• Problem to solve
Determine how many lines in the entries contain the word "down", and give that number with no other text.
═════ Data provided ═════
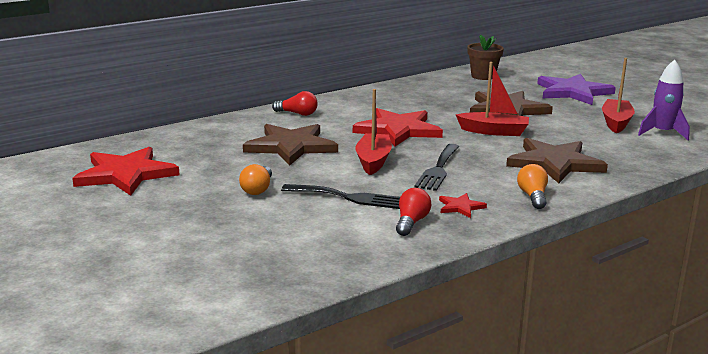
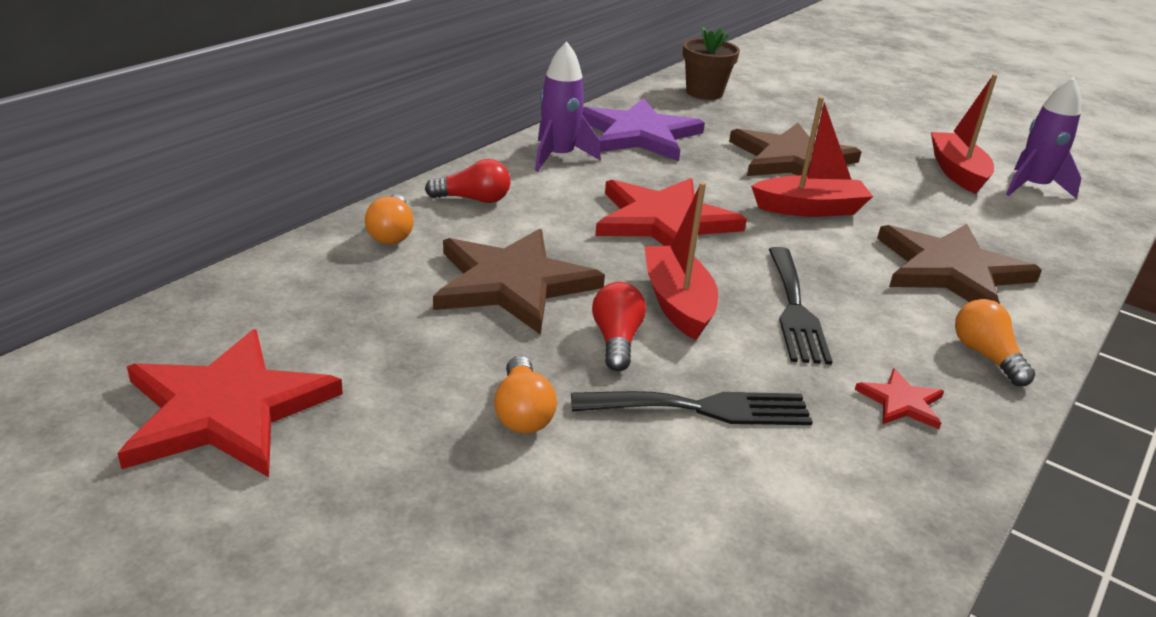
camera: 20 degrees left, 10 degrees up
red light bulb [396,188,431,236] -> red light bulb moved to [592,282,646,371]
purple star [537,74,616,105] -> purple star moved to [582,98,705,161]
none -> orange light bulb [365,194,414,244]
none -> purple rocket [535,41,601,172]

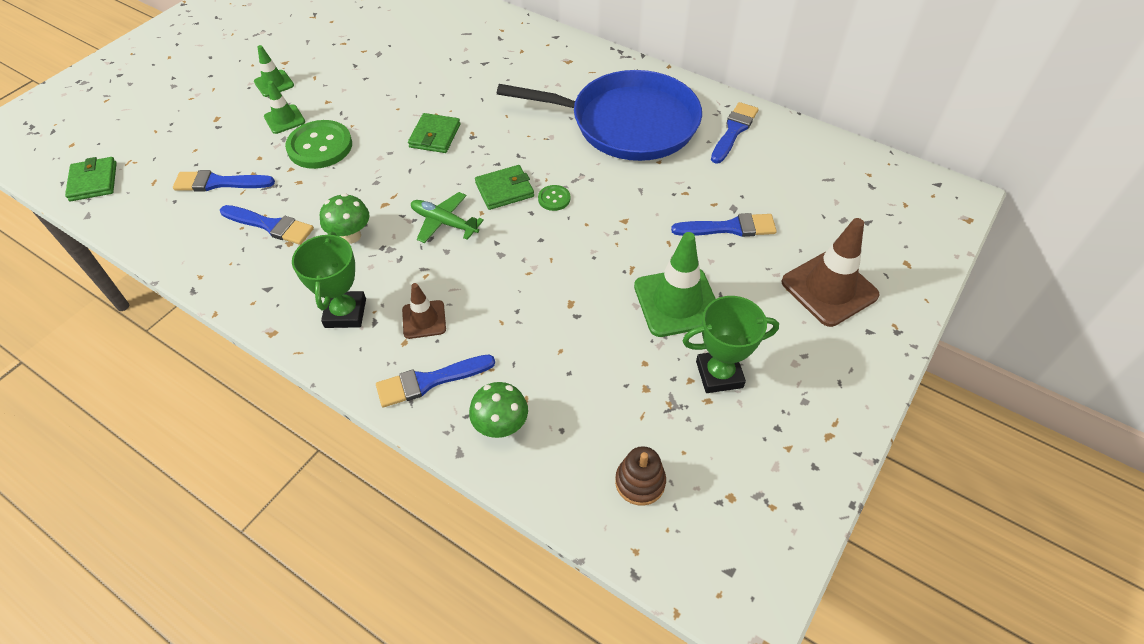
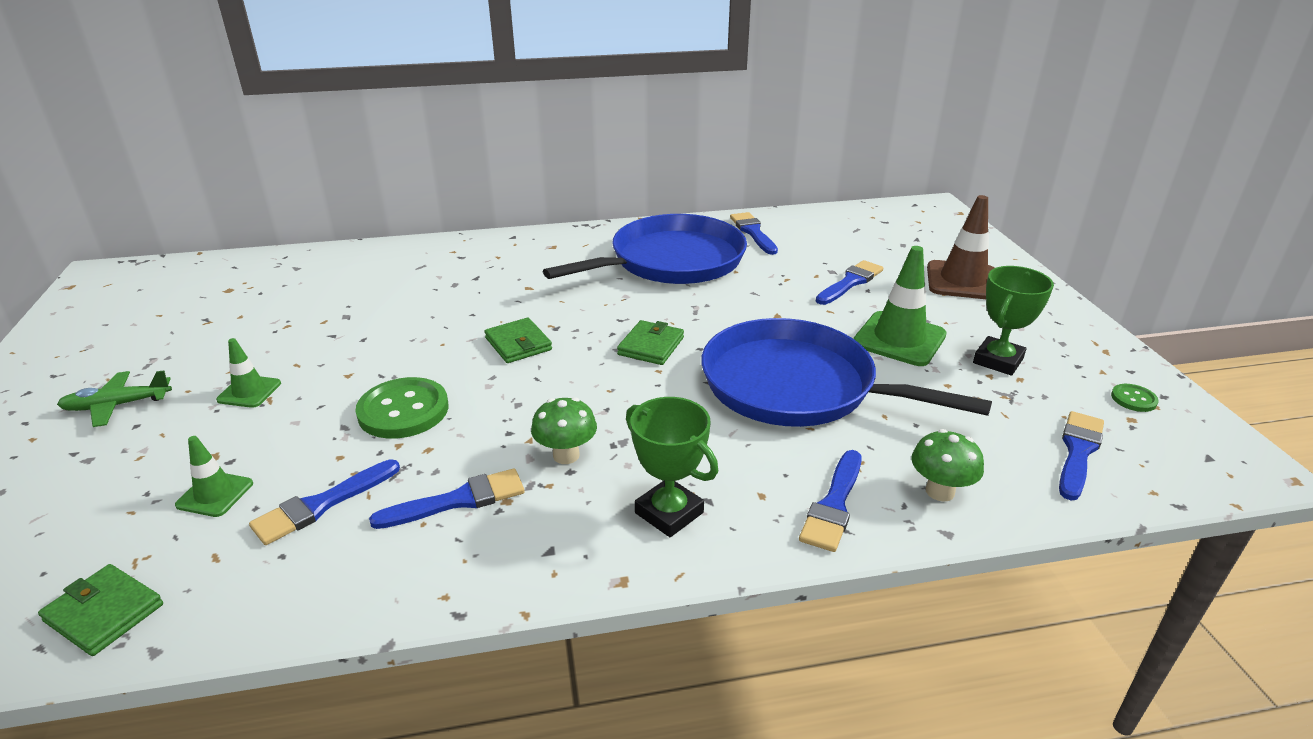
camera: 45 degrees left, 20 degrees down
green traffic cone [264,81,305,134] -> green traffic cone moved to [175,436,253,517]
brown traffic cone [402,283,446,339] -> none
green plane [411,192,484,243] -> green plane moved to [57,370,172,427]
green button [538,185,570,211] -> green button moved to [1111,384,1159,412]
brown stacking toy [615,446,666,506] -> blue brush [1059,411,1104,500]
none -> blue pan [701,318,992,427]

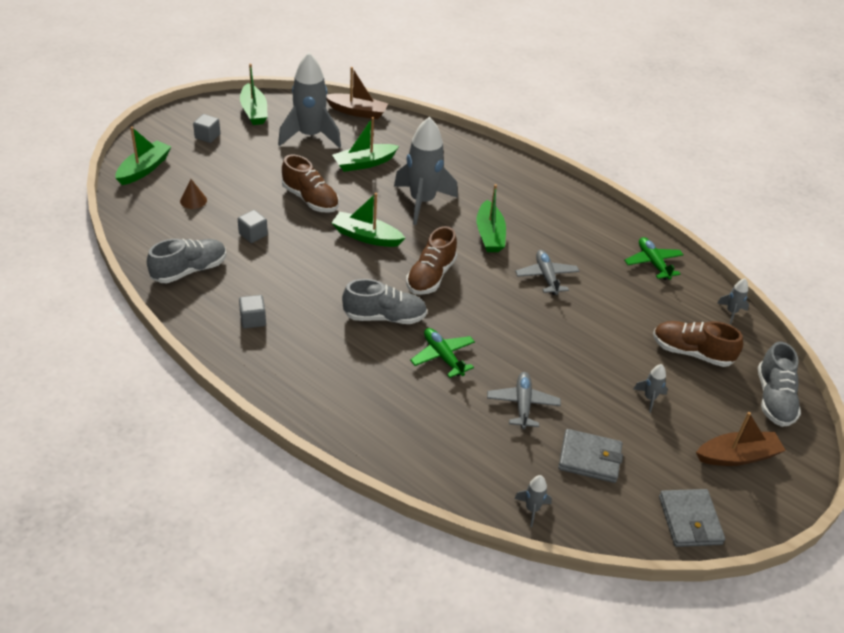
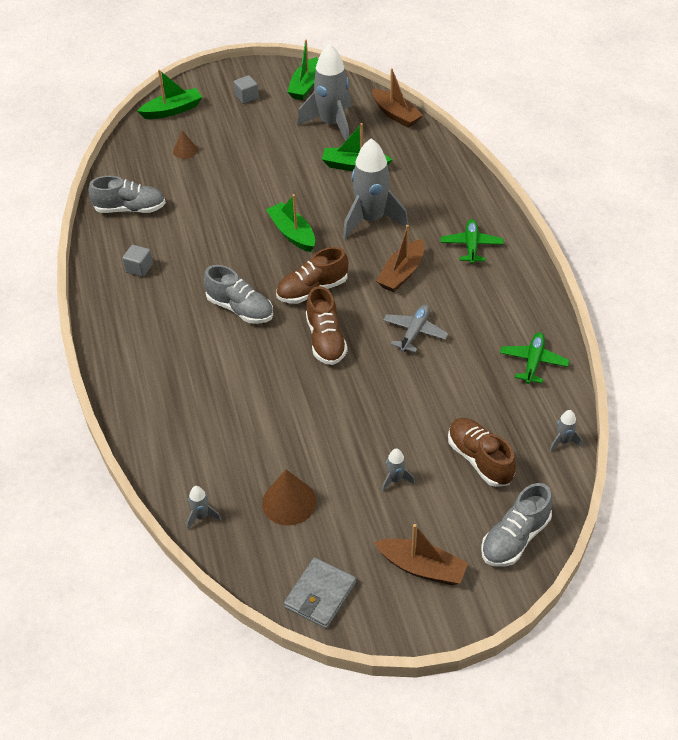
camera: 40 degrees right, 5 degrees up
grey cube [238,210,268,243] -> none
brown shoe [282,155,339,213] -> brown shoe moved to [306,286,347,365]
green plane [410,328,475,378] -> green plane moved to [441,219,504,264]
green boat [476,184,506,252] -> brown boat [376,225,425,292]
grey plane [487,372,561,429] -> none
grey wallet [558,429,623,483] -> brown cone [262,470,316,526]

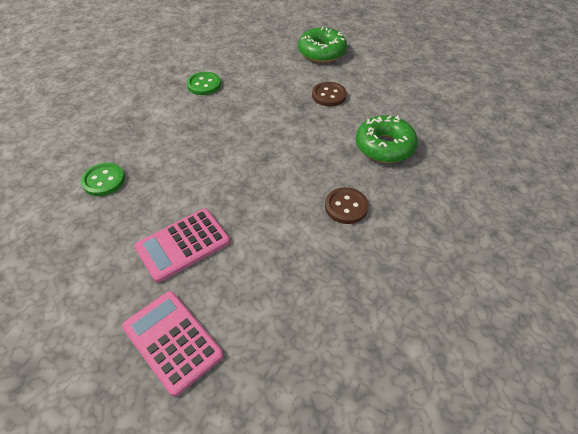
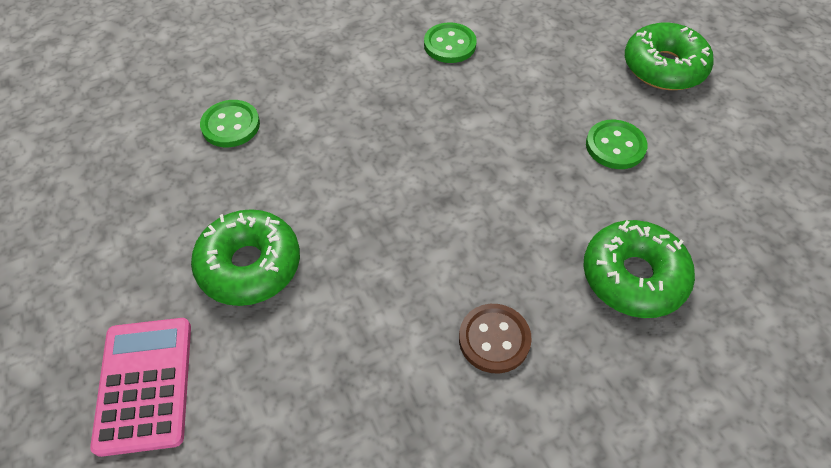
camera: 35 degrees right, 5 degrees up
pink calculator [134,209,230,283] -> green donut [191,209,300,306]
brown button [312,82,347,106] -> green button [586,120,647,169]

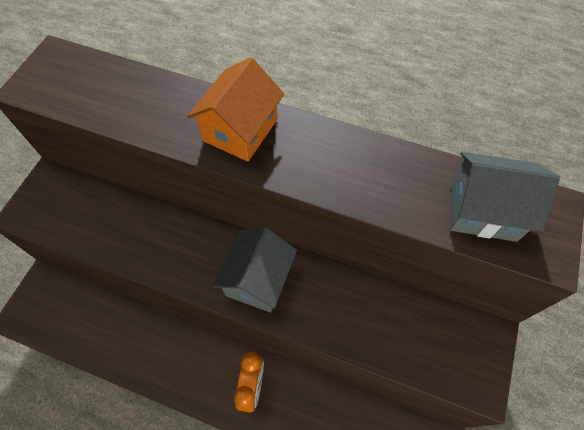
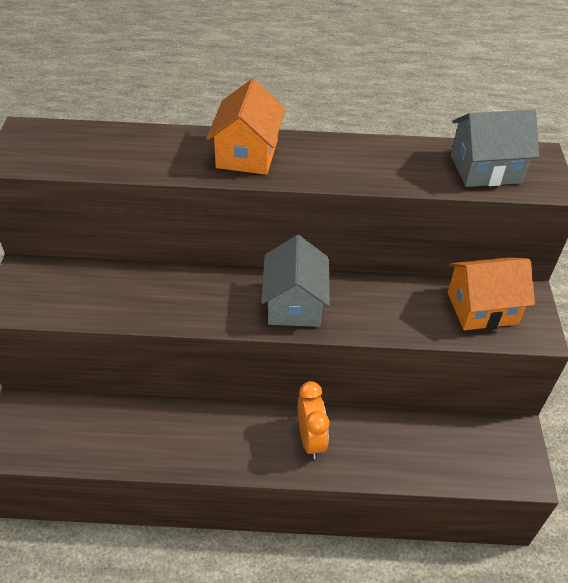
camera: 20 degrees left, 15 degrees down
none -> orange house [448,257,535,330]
═════
• Exercise response
2